* _Task statement_
Repeat the data below in full. Pictures must not be part of the copy.

Image sets with object changes:

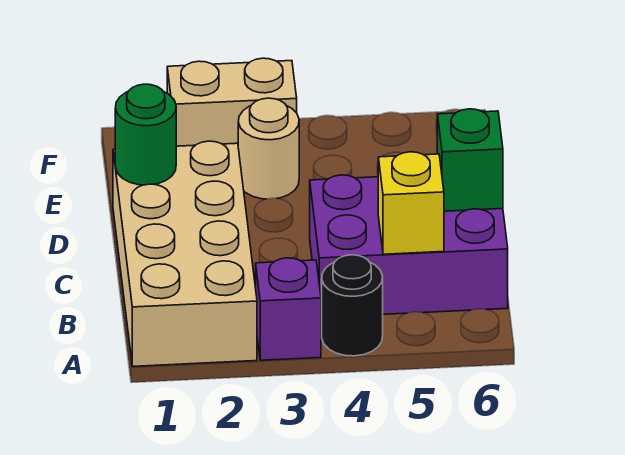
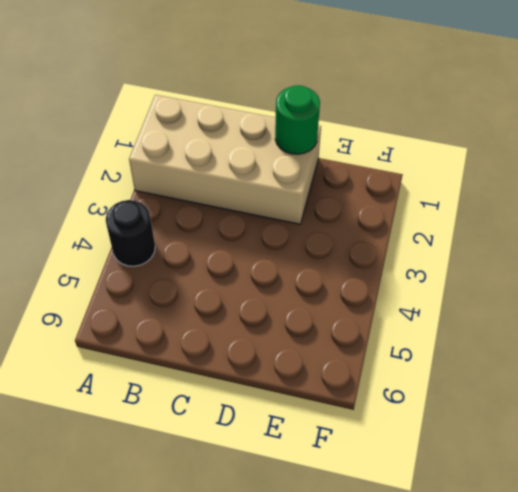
none -> purple brick A3 level 1
none -> purple brick B4:C6 level 1

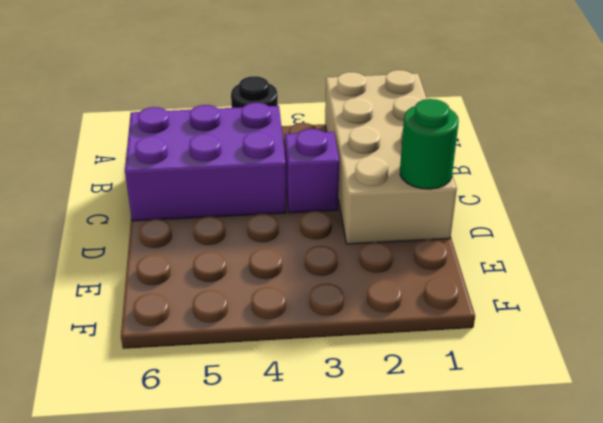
purple brick C3 level 1 -> purple brick A3 level 1
none -> tan round brick E3 level 1
none -> tan brick F2:F3 level 1

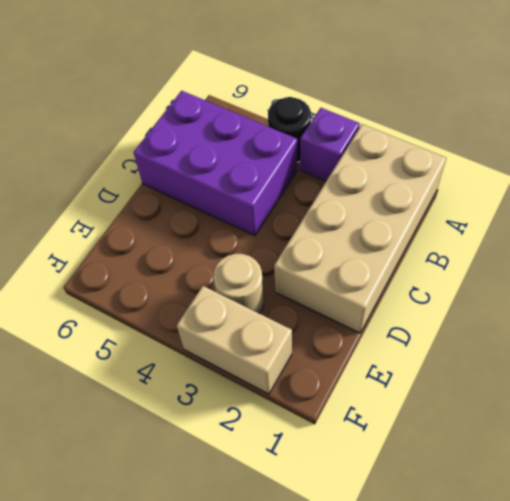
none -> yellow brick B5 level 2
none -> green brick C6 level 2

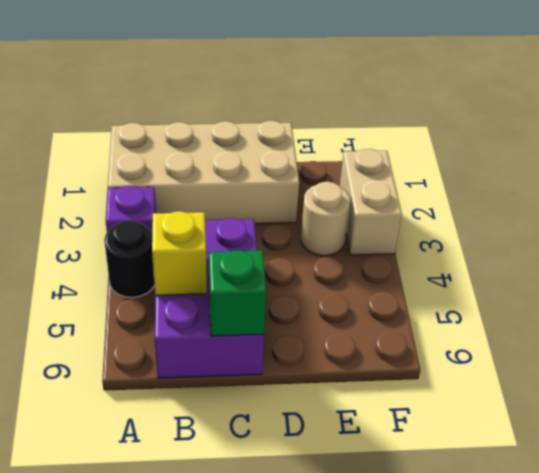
none -> green round brick D1 level 2

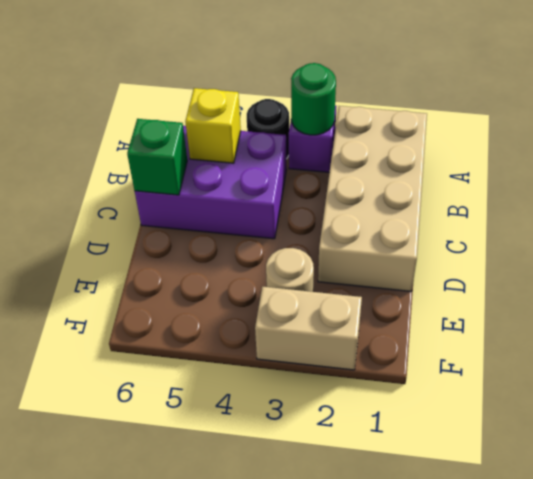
green round brick A3 level 2 -> green round brick D1 level 2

* _Result of the exercise_
none -> purple brick A3 level 1
none -> purple brick B4:C6 level 1

purple brick C3 level 1 -> purple brick A3 level 1
none -> tan round brick E3 level 1
none -> tan brick F2:F3 level 1

none -> yellow brick B5 level 2
none -> green brick C6 level 2

none -> green round brick D1 level 2

green round brick A3 level 2 -> green round brick D1 level 2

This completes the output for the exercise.